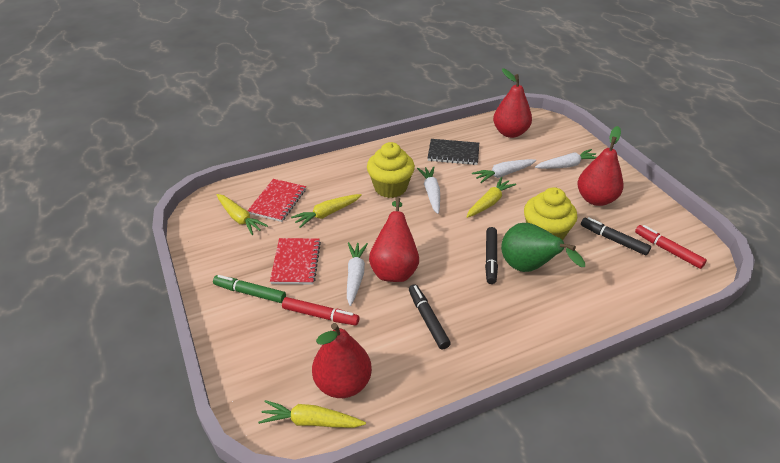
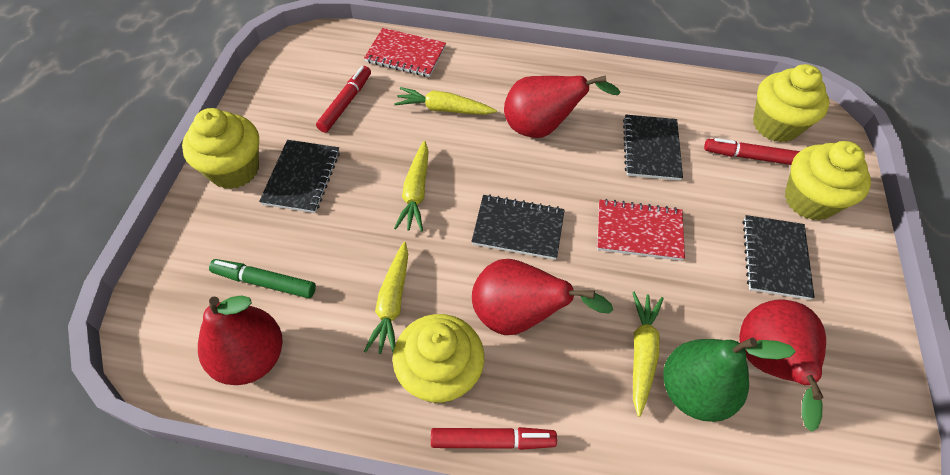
black marker: 3 -> 0
black notebook: 1 -> 4
red marker: 2 -> 3
white carrot: 4 -> 0
yellow cupcake: 2 -> 4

··········

- **TASK INSTRUCTIONS**: The lines from the one containing "black notebook: 1 -> 4" through the last line of the records are the answer; set them down exactly and add nothing.

- **EXERCISE ANSWER**:
black notebook: 1 -> 4
red marker: 2 -> 3
white carrot: 4 -> 0
yellow cupcake: 2 -> 4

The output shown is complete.